--- What is being asked ---
The answer should contain only the lines from the beginning of the entries through the line that holds "purple 1x4 brick", given again exactly, with no pictures.

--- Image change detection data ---

>>>

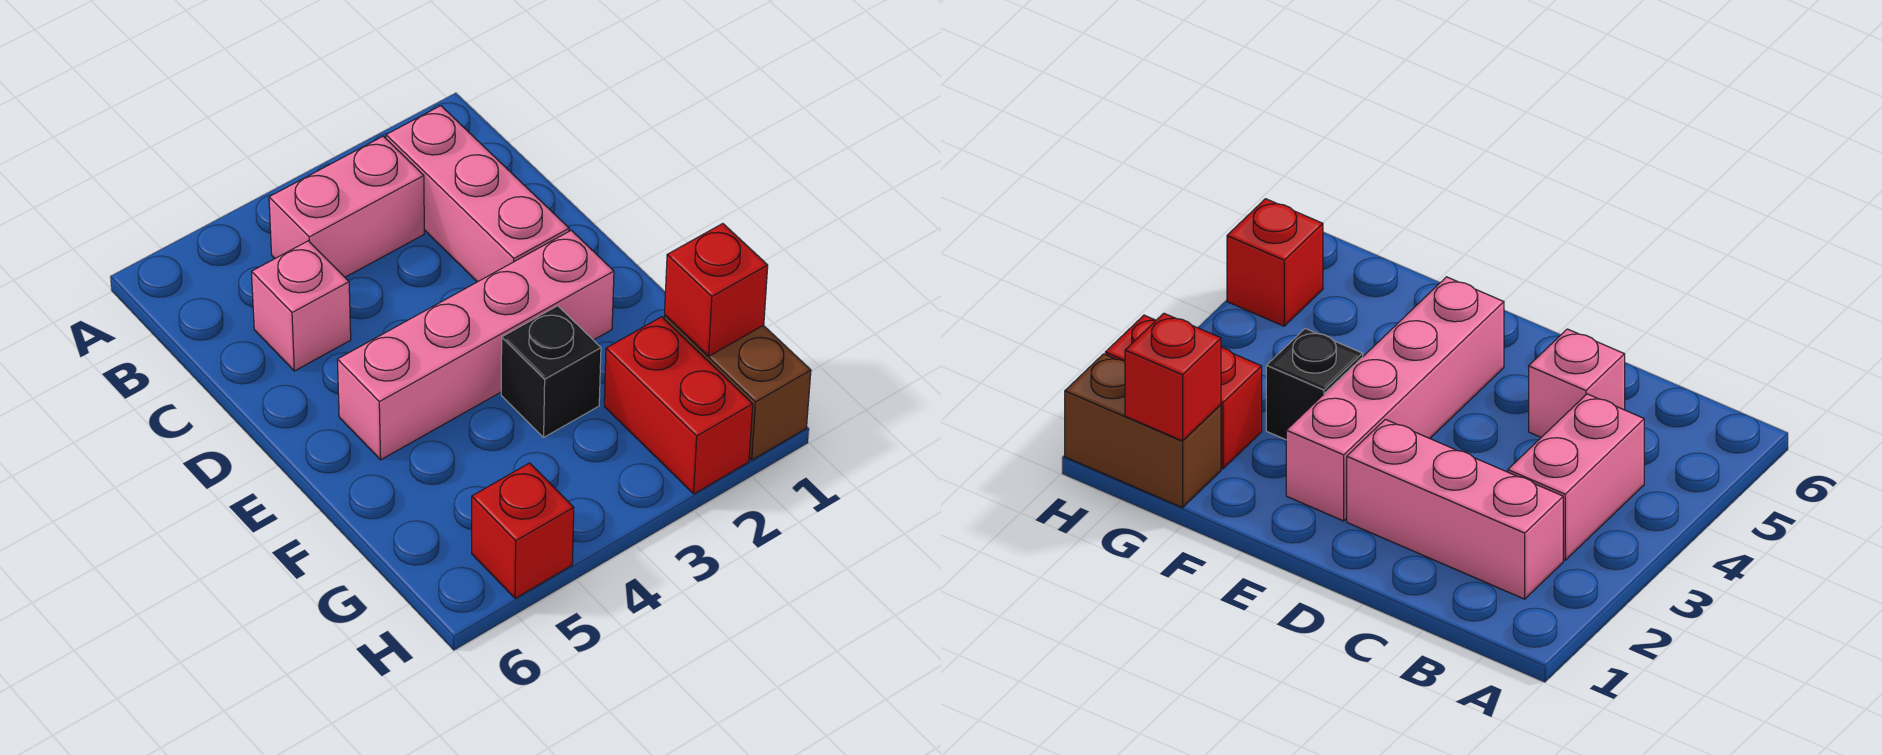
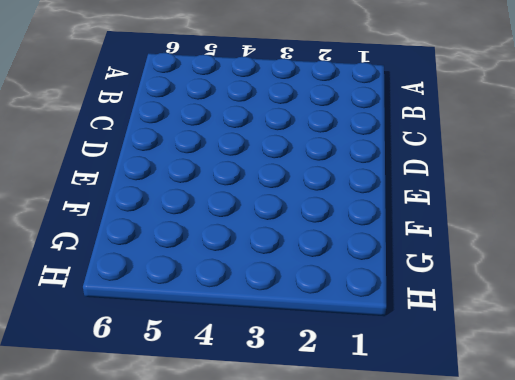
none -> pink 1x3 brick [386,106,569,282]
none -> pink 1x2 brick [269,136,424,277]

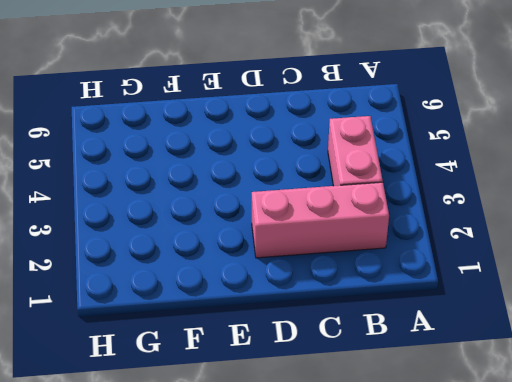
none -> pink 1x1 brick [252,241,351,371]
none -> pink 1x4 brick [337,230,614,460]

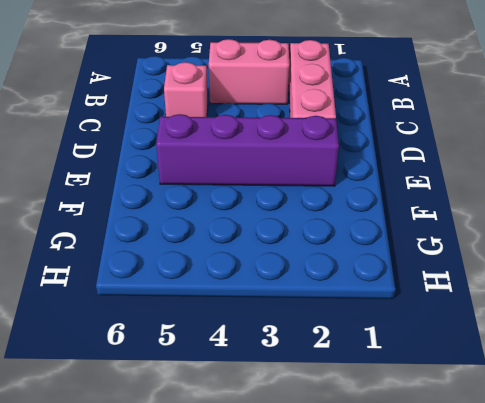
purple 1x4 brick [156,114,339,186] -> pink 1x4 brick [337,230,614,460]
none -> black 1x1 brick [501,306,601,437]
none -> brown 1x2 brick [664,315,811,460]

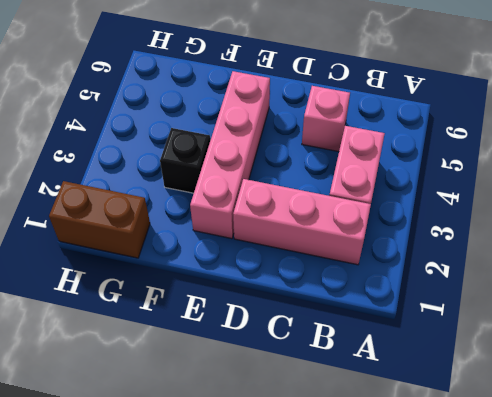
none -> red 1x2 brick [604,317,753,494]
none -> red 1x1 brick [472,463,574,598]

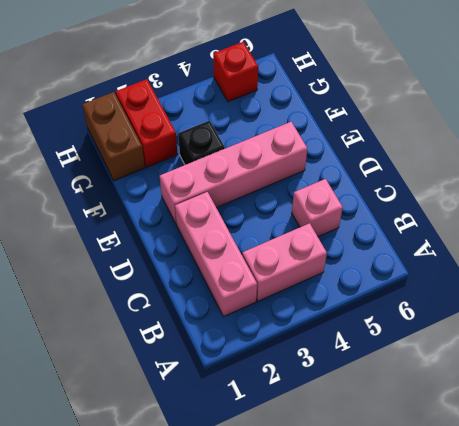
none -> red 1x1 brick [665,224,768,356]

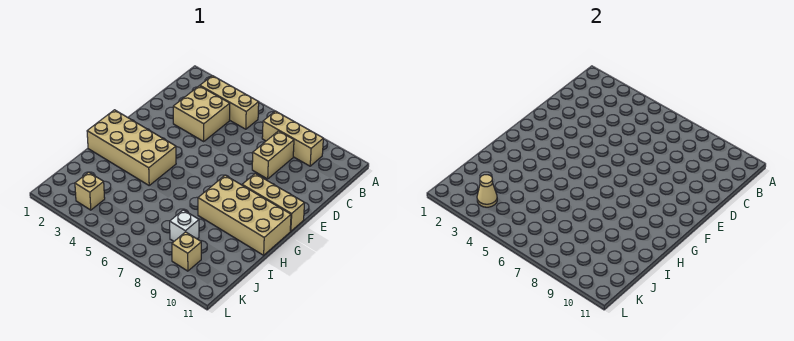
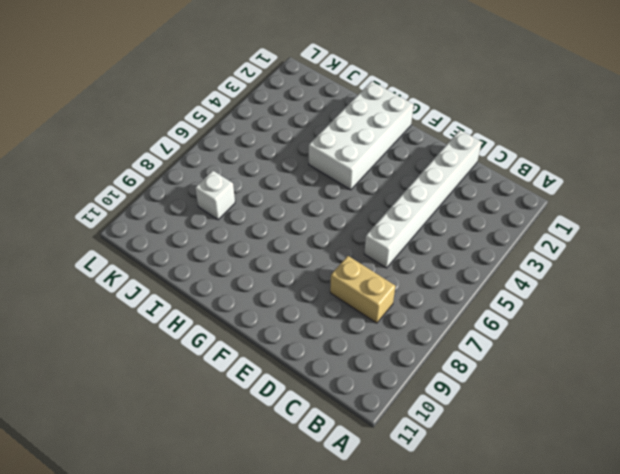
white 1x6 brick [364,130,482,268] -> tan 2x2 brick [173,86,230,141]
white 2x4 brick [309,81,414,190] -> tan 2x4 brick [87,110,176,185]
none -> tan 1x3 brick [200,76,259,129]
none -> tan 1x3 brick [262,111,323,166]

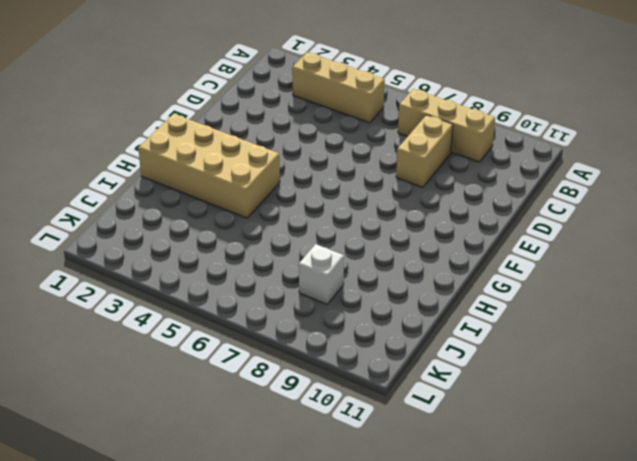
none -> tan 2x2 brick [173,86,230,141]
none -> tan 1x3 brick [242,174,304,231]

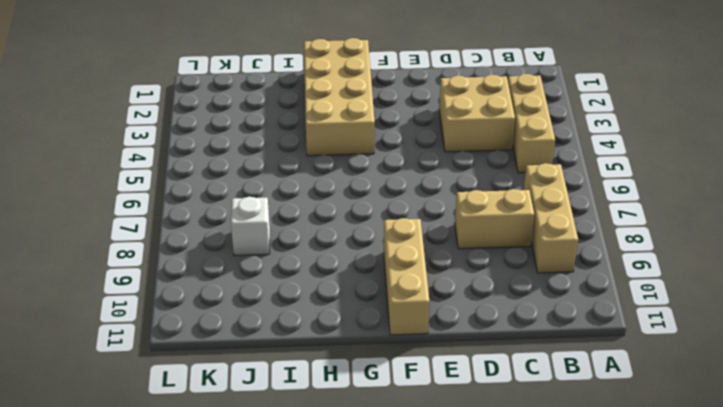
none -> tan 2x4 brick [198,175,291,255]
none -> tan 1x1 brick [75,172,105,210]

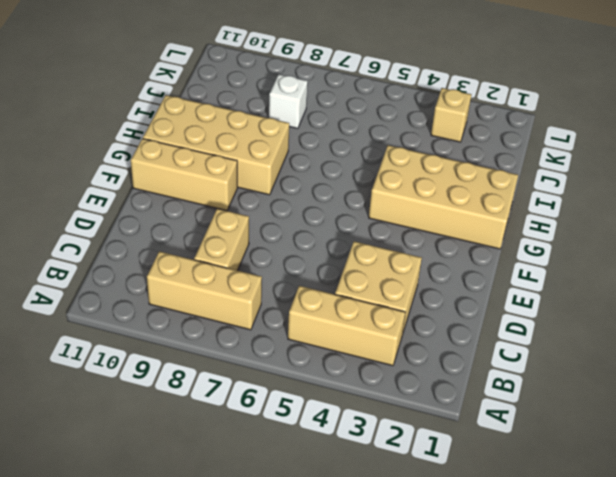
none -> tan 1x1 brick [172,232,201,271]
none -> tan 1x1 cone [477,175,497,207]

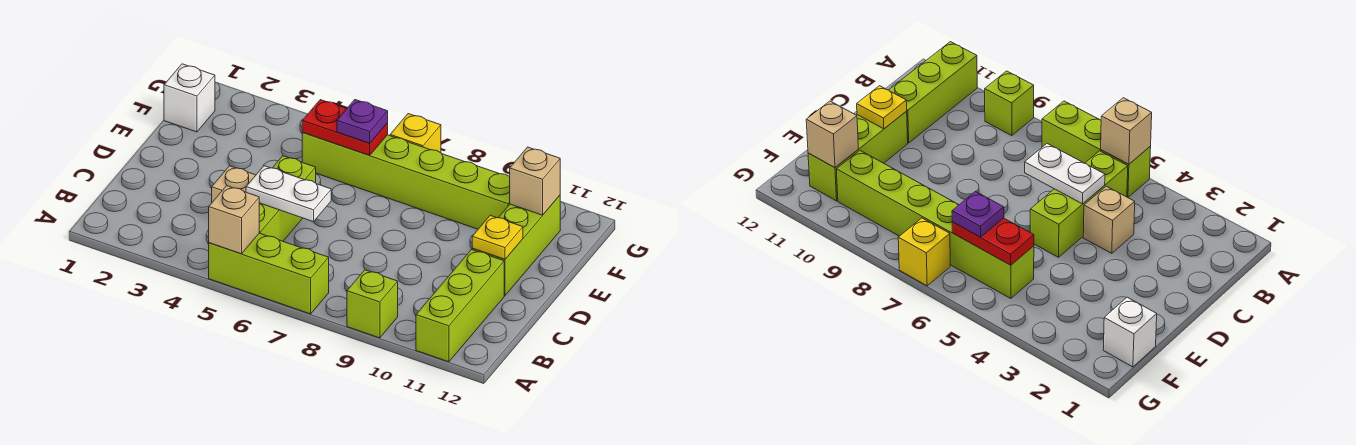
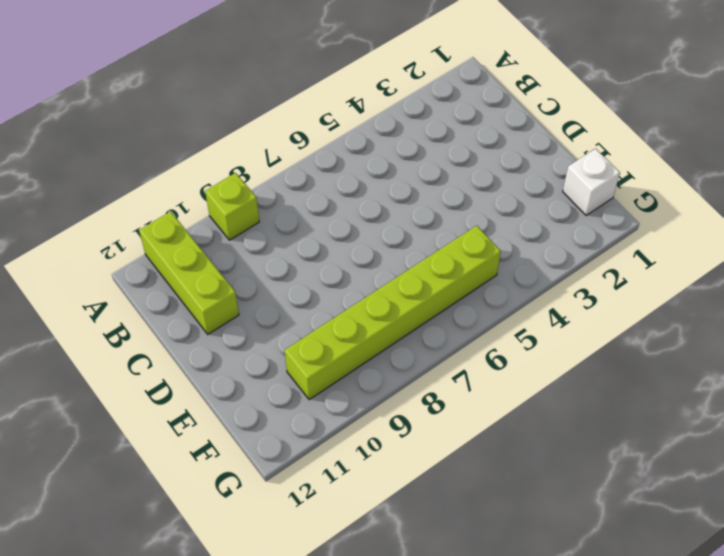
none -> lime 1x3 brick [209,233,329,314]
none -> lime 1x3 brick [259,156,316,241]
none -> tan 1x1 brick [212,166,256,202]

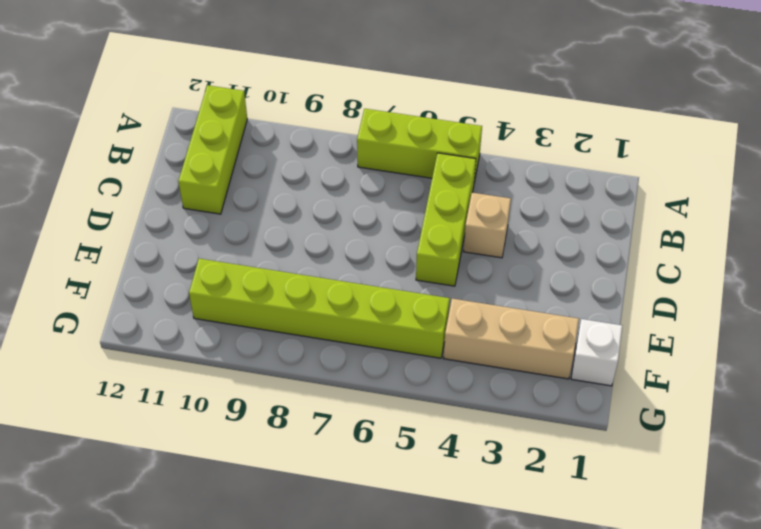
tan 1x3 brick [444,299,579,379] -> none
none -> lime 1x1 brick [347,270,398,338]
none -> lime 1x3 brick [472,195,560,296]
none -> yellow 1x1 brick [390,114,441,153]

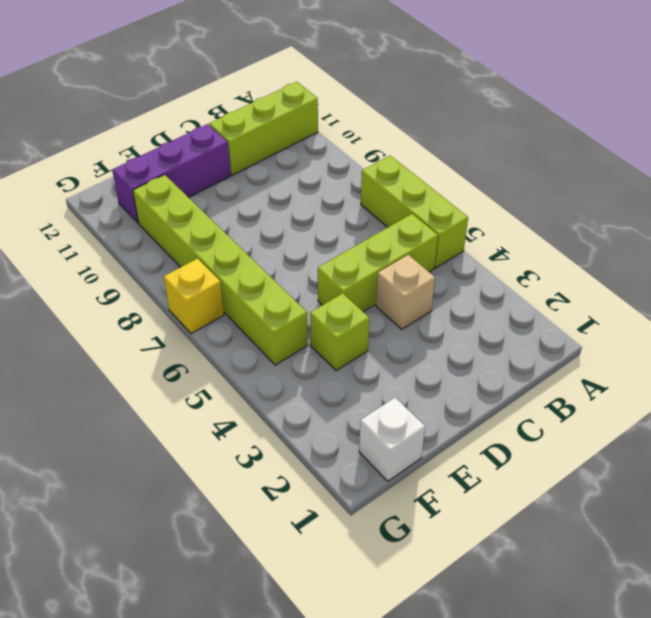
purple 1x3 brick [112,124,231,223] -> lime 1x3 brick [472,195,560,296]
lime 1x1 brick [310,293,369,371] -> lime 1x1 brick moved to [347,270,398,338]
none -> tan 1x1 brick [209,186,259,254]
none -> white 1x2 plate [246,166,331,222]
none -> yellow 1x1 plate [472,215,523,259]

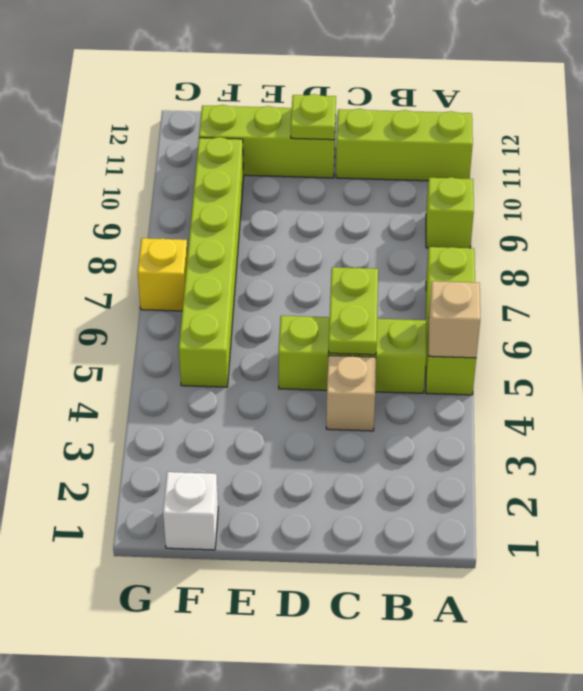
lime 1x2 plate [329,267,378,355] -> white 1x2 plate [246,166,331,222]
lime 1x1 plate [291,94,336,140] -> yellow 1x1 plate [472,215,523,259]
none -> red 1x2 plate [302,100,388,155]
none -> tan 1x1 brick [510,147,560,215]
none -> purple 1x1 plate [337,100,388,143]

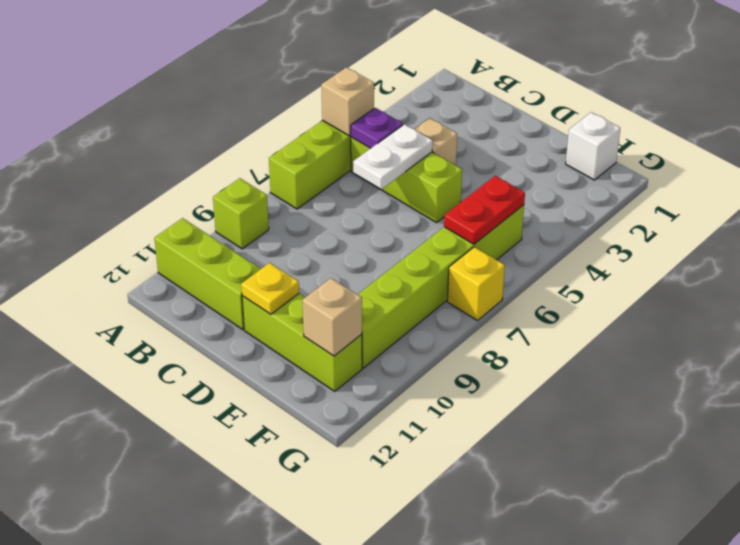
purple 1x1 plate [351,108,403,148] -> purple 1x1 plate moved to [337,100,388,143]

<<<

--- Exercise answer ---
none -> pink 1x3 brick [386,106,569,282]
none -> pink 1x2 brick [269,136,424,277]

none -> pink 1x1 brick [252,241,351,371]
none -> pink 1x4 brick [337,230,614,460]

purple 1x4 brick [156,114,339,186] -> pink 1x4 brick [337,230,614,460]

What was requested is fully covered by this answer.